* Directions
Starting at the line that contains "[(276,369),(267,379),(277,387),(292,370),(283,361),(276,369)]", retype each line to the end of the listing below. Include both ends, but not the pictures.

§ §

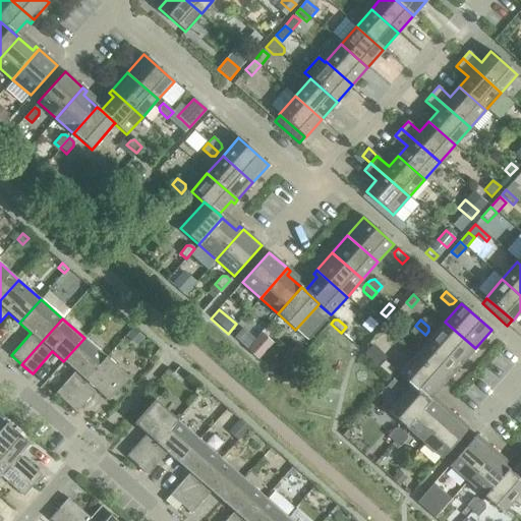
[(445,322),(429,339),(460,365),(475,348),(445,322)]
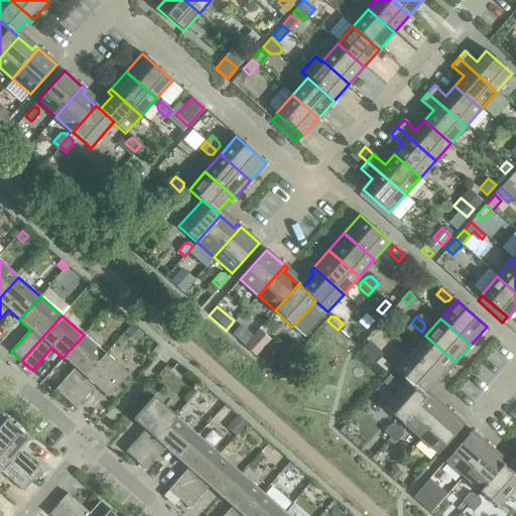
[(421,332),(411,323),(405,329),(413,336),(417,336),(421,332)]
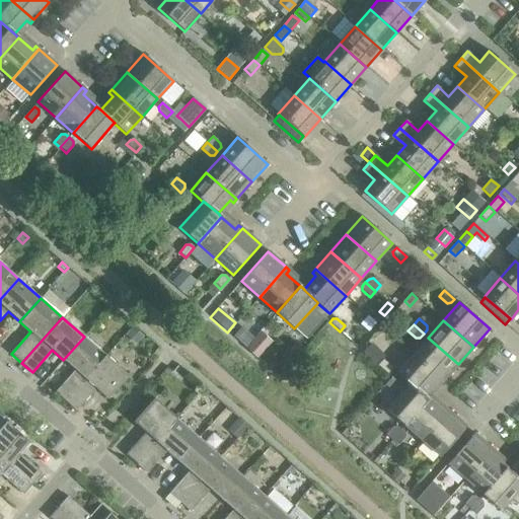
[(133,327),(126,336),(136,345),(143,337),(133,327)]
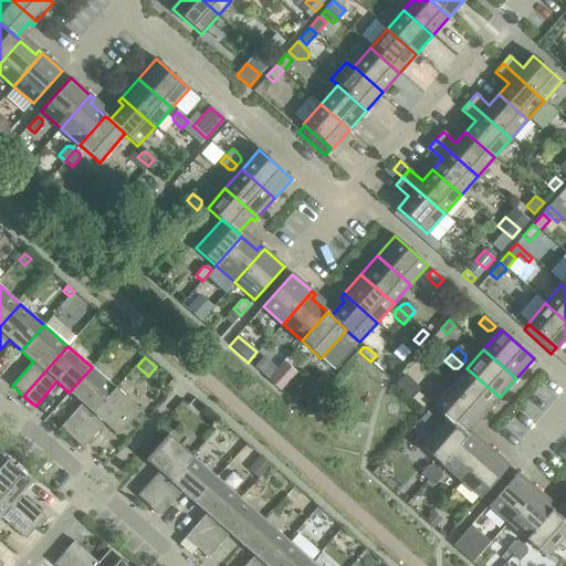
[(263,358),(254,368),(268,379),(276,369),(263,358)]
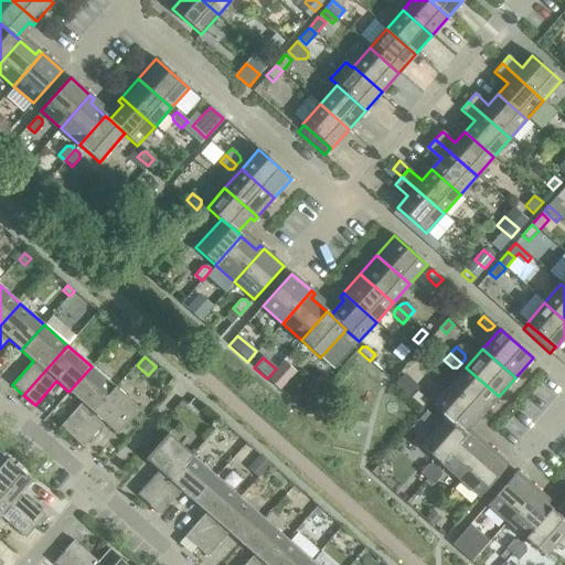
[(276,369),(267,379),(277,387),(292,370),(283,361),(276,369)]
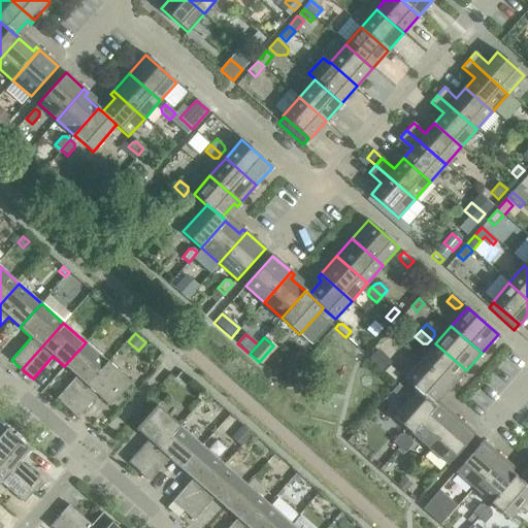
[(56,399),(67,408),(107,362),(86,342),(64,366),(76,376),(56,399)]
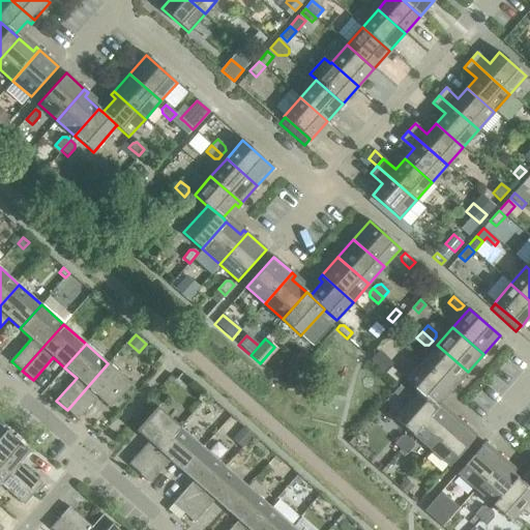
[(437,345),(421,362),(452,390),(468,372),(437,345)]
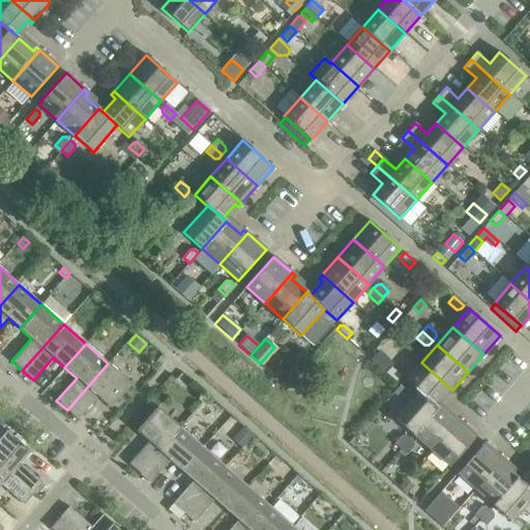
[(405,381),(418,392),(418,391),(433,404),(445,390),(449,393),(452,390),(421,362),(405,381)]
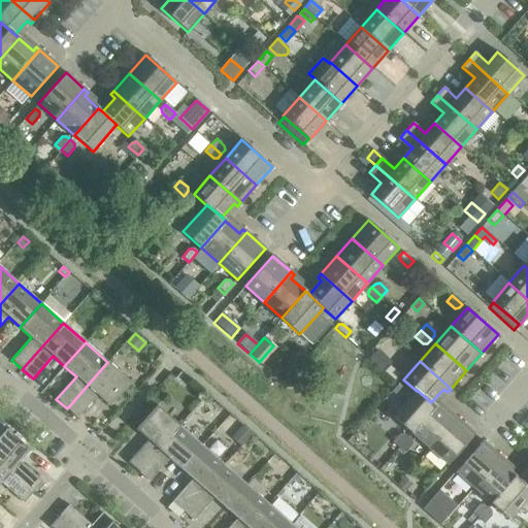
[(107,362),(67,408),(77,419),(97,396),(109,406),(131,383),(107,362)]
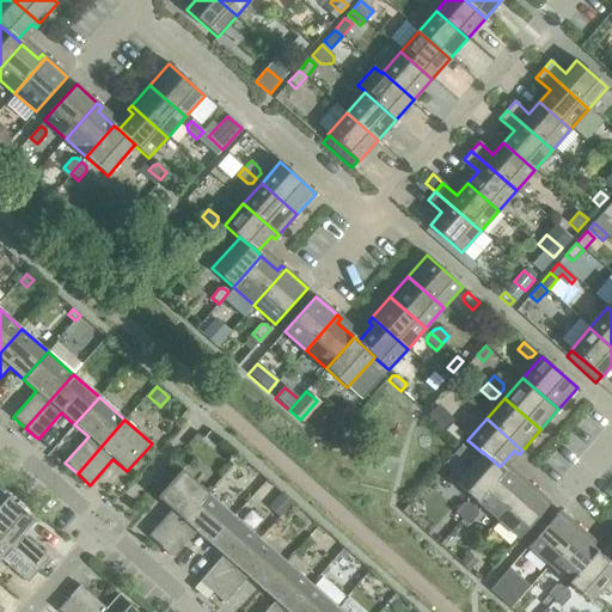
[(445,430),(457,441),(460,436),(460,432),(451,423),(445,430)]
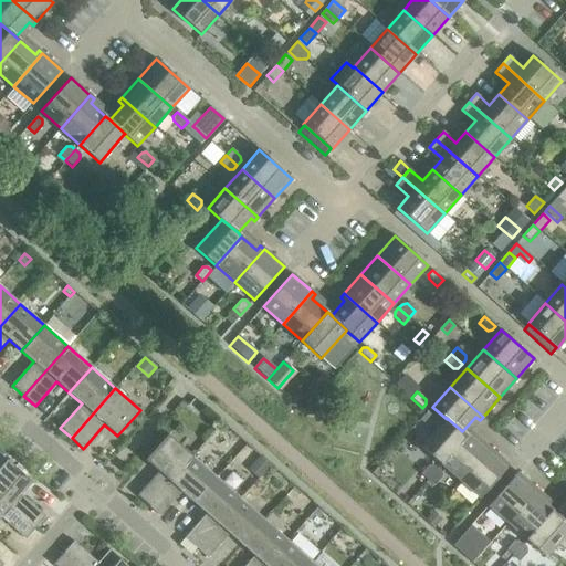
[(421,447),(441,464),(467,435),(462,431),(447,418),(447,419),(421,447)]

§ §

* Result of the task
[(276,369),(267,379),(277,387),(292,370),(283,361),(276,369)]
[(56,399),(67,408),(107,362),(86,342),(64,366),(76,376),(56,399)]
[(437,345),(421,362),(452,390),(468,372),(437,345)]
[(405,381),(418,392),(418,391),(433,404),(445,390),(449,393),(452,390),(421,362),(405,381)]
[(107,362),(67,408),(77,419),(97,396),(109,406),(131,383),(107,362)]
[(445,430),(457,441),(460,436),(460,432),(451,423),(445,430)]
[(421,447),(441,464),(467,435),(462,431),(447,418),(447,419),(421,447)]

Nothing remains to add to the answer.